## [Required action]
Lines from the one containing "building: [68,249,167,323] -> none" through the end of the data below are to be transcribed exactly; leave out all others.

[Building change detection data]
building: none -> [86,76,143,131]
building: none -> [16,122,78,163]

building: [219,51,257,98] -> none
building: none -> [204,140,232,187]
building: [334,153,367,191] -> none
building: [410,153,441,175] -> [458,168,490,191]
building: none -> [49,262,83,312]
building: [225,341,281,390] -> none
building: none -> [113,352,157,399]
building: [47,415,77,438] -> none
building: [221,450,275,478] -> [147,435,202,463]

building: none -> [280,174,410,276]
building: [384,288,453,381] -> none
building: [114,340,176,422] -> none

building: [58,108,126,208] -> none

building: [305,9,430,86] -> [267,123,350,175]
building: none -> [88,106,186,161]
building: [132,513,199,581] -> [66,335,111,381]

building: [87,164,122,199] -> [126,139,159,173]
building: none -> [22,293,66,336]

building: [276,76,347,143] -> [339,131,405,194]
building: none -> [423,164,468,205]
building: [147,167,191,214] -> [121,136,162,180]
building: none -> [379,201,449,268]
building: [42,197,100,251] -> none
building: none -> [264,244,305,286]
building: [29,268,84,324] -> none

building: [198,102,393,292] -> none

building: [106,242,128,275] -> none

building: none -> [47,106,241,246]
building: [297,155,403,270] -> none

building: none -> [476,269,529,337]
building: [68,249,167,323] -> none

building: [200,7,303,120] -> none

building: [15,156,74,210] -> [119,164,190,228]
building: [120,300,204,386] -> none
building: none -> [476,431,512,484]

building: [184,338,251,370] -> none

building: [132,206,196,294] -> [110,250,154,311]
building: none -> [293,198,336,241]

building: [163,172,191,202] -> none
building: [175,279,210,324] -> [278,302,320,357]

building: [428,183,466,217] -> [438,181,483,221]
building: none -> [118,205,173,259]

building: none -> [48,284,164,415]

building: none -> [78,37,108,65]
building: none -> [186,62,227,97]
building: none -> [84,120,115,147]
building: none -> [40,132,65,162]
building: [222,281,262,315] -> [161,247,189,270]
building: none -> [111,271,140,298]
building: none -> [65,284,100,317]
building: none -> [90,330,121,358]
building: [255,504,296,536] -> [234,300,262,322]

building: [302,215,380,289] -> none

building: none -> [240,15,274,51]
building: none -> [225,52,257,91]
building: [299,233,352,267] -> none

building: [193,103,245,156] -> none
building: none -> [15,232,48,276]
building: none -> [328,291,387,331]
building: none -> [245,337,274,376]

## [Exercise output]
building: [68,249,167,323] -> none

building: [200,7,303,120] -> none

building: [15,156,74,210] -> [119,164,190,228]
building: [120,300,204,386] -> none
building: none -> [476,431,512,484]

building: [184,338,251,370] -> none

building: [132,206,196,294] -> [110,250,154,311]
building: none -> [293,198,336,241]

building: [163,172,191,202] -> none
building: [175,279,210,324] -> [278,302,320,357]

building: [428,183,466,217] -> [438,181,483,221]
building: none -> [118,205,173,259]

building: none -> [48,284,164,415]

building: none -> [78,37,108,65]
building: none -> [186,62,227,97]
building: none -> [84,120,115,147]
building: none -> [40,132,65,162]
building: [222,281,262,315] -> [161,247,189,270]
building: none -> [111,271,140,298]
building: none -> [65,284,100,317]
building: none -> [90,330,121,358]
building: [255,504,296,536] -> [234,300,262,322]

building: [302,215,380,289] -> none

building: none -> [240,15,274,51]
building: none -> [225,52,257,91]
building: [299,233,352,267] -> none

building: [193,103,245,156] -> none
building: none -> [15,232,48,276]
building: none -> [328,291,387,331]
building: none -> [245,337,274,376]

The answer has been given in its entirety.